Stored items from a collection:
BEGIN

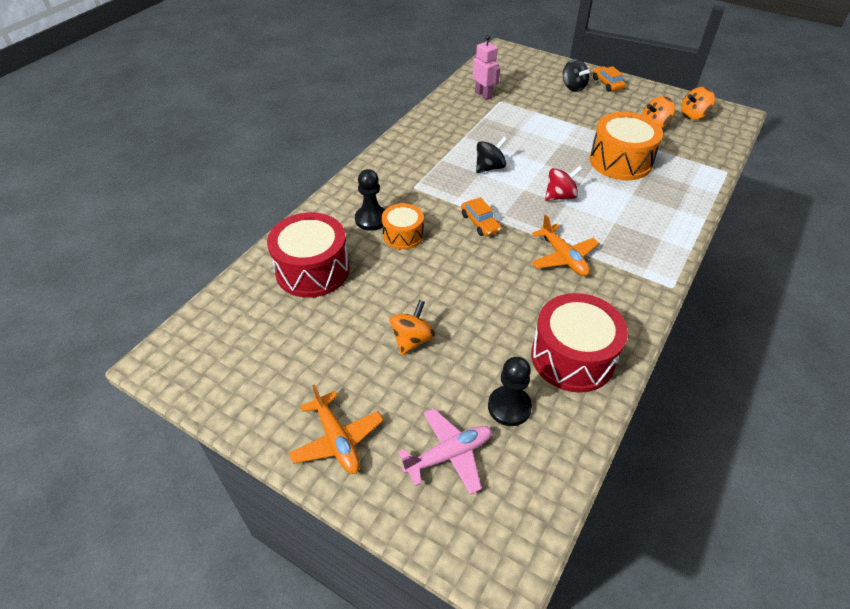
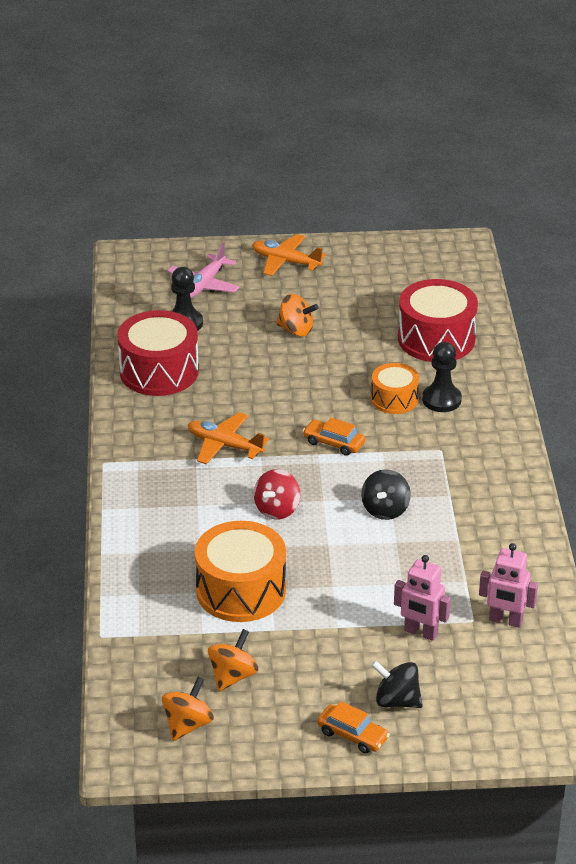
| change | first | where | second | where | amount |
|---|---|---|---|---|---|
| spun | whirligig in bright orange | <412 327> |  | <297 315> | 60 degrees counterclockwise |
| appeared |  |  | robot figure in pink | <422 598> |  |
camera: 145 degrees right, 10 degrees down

END

Every entry above, pictures excluded, needs to be duplicated exactly.

**Task response**
| change | first | where | second | where | amount |
|---|---|---|---|---|---|
| spun | whirligig in bright orange | <412 327> |  | <297 315> | 60 degrees counterclockwise |
| appeared |  |  | robot figure in pink | <422 598> |  |
camera: 145 degrees right, 10 degrees down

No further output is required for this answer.